- [PROBLEM DETAILS] Go over the lines below, and when one contains the word "minus", copy it.

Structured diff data
========================

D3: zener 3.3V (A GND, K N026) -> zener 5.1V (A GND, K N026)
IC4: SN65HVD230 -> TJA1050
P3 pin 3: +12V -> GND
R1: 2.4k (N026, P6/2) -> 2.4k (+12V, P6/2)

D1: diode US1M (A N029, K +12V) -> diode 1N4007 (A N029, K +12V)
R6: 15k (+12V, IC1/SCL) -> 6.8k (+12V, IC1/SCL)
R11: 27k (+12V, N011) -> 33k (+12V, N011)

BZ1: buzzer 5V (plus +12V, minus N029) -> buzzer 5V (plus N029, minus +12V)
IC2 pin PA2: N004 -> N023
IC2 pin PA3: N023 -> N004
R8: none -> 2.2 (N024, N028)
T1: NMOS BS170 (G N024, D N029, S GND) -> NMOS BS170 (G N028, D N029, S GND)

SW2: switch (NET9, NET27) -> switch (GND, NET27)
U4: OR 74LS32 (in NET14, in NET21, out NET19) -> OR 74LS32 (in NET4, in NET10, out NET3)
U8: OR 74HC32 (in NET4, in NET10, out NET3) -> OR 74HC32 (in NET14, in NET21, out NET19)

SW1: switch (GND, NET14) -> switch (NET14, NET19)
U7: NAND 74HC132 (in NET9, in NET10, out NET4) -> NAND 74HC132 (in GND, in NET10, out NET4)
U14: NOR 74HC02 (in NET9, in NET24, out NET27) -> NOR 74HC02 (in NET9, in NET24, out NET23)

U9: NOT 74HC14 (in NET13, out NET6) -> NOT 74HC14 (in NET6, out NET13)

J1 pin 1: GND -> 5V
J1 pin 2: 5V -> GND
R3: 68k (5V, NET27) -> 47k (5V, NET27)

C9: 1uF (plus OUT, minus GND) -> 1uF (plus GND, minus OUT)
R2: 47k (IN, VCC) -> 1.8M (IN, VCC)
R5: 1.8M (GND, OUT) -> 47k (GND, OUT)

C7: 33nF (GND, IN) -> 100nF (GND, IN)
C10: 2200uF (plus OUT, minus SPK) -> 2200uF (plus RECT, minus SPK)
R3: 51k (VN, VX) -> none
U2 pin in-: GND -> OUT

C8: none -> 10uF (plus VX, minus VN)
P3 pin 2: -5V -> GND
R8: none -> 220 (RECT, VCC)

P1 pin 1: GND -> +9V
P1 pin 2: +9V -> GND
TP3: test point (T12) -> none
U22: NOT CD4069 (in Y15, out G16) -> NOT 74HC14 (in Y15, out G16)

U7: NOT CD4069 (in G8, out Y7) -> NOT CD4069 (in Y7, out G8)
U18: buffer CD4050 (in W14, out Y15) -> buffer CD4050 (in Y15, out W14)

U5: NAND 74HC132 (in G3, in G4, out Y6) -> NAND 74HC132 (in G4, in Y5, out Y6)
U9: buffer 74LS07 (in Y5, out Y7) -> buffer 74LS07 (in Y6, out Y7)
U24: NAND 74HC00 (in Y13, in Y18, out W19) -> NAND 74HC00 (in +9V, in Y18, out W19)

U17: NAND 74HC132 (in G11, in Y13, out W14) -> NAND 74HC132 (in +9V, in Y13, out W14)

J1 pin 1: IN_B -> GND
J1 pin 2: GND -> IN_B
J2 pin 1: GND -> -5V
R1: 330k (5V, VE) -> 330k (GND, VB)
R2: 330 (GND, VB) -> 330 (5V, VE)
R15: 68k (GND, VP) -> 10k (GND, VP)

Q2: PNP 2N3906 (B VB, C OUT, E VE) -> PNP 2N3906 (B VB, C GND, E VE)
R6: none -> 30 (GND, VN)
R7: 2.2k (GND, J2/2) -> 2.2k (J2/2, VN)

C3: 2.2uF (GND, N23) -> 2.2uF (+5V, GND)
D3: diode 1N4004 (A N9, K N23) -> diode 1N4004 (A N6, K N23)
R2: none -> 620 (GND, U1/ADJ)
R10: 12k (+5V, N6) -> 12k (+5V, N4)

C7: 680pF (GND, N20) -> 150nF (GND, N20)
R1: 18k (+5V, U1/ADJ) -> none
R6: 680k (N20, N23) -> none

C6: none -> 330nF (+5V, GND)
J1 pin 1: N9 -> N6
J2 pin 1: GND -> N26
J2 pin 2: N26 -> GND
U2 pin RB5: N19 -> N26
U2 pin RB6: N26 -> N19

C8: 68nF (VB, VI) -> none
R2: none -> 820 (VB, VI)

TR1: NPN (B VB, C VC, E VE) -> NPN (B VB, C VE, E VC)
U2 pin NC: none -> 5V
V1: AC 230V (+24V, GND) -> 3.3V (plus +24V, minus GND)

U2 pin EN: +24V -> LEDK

========================

- [WRITTEN ANSWER]
BZ1: buzzer 5V (plus +12V, minus N029) -> buzzer 5V (plus N029, minus +12V)
C9: 1uF (plus OUT, minus GND) -> 1uF (plus GND, minus OUT)
C10: 2200uF (plus OUT, minus SPK) -> 2200uF (plus RECT, minus SPK)
C8: none -> 10uF (plus VX, minus VN)
V1: AC 230V (+24V, GND) -> 3.3V (plus +24V, minus GND)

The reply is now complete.